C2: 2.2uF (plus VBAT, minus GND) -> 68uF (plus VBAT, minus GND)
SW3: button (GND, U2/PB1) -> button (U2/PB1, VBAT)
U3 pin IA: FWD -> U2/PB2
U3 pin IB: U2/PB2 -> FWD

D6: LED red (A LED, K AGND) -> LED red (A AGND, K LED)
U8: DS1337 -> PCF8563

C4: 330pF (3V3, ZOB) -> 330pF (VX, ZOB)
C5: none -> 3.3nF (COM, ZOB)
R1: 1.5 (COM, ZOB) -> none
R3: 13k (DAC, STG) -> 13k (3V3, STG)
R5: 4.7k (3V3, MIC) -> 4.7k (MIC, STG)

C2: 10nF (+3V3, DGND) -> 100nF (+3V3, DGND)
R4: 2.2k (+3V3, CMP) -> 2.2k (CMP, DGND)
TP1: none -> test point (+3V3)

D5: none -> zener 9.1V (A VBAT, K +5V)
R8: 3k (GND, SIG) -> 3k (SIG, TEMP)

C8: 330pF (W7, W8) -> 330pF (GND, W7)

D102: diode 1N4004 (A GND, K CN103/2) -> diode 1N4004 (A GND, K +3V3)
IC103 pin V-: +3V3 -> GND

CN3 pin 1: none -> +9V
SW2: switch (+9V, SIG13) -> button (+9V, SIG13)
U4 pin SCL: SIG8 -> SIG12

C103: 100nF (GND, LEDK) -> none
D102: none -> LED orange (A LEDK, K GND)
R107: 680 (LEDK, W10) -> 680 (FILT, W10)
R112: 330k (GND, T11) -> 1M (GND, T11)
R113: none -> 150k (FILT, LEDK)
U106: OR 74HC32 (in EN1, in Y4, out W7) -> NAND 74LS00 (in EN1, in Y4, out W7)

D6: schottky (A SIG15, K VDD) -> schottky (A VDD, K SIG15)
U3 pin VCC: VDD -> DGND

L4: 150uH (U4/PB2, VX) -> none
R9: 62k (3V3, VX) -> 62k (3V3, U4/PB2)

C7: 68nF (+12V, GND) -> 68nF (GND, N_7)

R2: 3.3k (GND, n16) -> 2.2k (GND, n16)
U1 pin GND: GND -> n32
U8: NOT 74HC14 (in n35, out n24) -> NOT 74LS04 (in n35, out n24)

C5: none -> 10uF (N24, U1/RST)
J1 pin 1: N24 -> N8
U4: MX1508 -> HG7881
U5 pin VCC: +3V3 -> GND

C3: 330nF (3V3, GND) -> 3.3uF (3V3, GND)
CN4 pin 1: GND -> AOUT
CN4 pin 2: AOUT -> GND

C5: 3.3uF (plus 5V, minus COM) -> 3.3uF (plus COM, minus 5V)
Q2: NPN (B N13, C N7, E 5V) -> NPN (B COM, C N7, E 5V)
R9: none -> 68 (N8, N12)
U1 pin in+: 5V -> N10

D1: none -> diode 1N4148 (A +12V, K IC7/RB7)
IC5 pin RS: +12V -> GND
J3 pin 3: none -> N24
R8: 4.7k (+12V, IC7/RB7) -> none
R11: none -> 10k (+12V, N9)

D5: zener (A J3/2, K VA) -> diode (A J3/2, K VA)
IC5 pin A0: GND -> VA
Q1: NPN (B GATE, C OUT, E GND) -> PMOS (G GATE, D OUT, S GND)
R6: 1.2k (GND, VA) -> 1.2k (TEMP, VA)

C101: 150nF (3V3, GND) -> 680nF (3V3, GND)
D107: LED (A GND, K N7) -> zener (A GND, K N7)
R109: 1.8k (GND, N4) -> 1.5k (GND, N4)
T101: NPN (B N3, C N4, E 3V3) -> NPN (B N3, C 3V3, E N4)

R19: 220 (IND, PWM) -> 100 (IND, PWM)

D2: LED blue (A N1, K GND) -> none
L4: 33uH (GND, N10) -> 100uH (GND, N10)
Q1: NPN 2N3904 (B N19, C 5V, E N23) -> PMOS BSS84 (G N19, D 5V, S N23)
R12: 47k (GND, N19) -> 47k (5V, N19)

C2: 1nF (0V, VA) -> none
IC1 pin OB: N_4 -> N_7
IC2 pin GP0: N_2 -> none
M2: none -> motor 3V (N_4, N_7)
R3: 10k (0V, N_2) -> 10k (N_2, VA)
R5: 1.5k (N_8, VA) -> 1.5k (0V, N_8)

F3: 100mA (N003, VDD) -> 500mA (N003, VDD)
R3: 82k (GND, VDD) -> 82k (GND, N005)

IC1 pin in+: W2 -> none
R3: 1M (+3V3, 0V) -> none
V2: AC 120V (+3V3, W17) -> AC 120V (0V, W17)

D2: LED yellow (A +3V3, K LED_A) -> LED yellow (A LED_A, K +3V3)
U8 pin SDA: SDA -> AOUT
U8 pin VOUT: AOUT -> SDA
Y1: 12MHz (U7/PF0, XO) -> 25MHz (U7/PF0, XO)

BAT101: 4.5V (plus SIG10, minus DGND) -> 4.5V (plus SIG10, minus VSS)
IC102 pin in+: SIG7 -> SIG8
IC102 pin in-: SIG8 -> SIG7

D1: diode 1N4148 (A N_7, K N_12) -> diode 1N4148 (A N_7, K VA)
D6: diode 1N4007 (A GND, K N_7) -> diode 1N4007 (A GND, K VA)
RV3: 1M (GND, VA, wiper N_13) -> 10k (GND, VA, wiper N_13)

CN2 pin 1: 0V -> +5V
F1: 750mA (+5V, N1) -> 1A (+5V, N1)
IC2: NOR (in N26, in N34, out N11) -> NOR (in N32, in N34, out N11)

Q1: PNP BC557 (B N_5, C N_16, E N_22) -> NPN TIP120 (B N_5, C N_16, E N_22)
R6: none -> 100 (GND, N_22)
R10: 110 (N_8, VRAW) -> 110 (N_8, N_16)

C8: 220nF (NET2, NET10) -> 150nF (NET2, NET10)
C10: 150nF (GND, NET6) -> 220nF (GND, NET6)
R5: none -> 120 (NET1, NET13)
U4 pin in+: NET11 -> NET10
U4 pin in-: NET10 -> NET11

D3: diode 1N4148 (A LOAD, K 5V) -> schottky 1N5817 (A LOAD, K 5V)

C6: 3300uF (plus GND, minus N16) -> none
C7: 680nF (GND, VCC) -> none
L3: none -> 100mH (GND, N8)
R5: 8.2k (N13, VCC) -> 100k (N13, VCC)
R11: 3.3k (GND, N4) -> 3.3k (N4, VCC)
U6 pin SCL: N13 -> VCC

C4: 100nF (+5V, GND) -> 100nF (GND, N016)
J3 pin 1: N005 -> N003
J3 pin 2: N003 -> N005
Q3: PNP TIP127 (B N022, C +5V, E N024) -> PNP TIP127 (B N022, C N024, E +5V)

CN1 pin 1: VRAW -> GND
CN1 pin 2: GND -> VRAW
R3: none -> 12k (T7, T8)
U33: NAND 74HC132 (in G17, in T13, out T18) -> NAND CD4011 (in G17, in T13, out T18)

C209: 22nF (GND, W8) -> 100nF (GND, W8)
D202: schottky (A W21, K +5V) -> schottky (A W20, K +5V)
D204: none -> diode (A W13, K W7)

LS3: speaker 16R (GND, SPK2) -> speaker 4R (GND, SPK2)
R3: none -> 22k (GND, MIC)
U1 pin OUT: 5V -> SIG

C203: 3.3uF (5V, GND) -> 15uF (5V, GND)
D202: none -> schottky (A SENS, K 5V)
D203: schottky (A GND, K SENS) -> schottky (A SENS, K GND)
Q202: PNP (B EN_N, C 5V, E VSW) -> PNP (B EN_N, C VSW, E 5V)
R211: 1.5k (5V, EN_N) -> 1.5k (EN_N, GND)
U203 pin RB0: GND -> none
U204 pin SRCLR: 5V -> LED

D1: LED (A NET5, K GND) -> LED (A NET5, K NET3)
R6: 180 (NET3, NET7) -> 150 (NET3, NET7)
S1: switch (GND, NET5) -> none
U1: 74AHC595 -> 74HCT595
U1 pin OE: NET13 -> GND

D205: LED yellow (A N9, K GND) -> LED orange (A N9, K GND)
_____
◆ **EXERCISE**: With the line containing "C103: 100nF (GND, LEDK) -> none" as the last one, please set down exactly the lines of the records above from their very first line, and nothing more.

◆ **REPLY**:
C2: 2.2uF (plus VBAT, minus GND) -> 68uF (plus VBAT, minus GND)
SW3: button (GND, U2/PB1) -> button (U2/PB1, VBAT)
U3 pin IA: FWD -> U2/PB2
U3 pin IB: U2/PB2 -> FWD

D6: LED red (A LED, K AGND) -> LED red (A AGND, K LED)
U8: DS1337 -> PCF8563

C4: 330pF (3V3, ZOB) -> 330pF (VX, ZOB)
C5: none -> 3.3nF (COM, ZOB)
R1: 1.5 (COM, ZOB) -> none
R3: 13k (DAC, STG) -> 13k (3V3, STG)
R5: 4.7k (3V3, MIC) -> 4.7k (MIC, STG)

C2: 10nF (+3V3, DGND) -> 100nF (+3V3, DGND)
R4: 2.2k (+3V3, CMP) -> 2.2k (CMP, DGND)
TP1: none -> test point (+3V3)

D5: none -> zener 9.1V (A VBAT, K +5V)
R8: 3k (GND, SIG) -> 3k (SIG, TEMP)

C8: 330pF (W7, W8) -> 330pF (GND, W7)

D102: diode 1N4004 (A GND, K CN103/2) -> diode 1N4004 (A GND, K +3V3)
IC103 pin V-: +3V3 -> GND

CN3 pin 1: none -> +9V
SW2: switch (+9V, SIG13) -> button (+9V, SIG13)
U4 pin SCL: SIG8 -> SIG12

C103: 100nF (GND, LEDK) -> none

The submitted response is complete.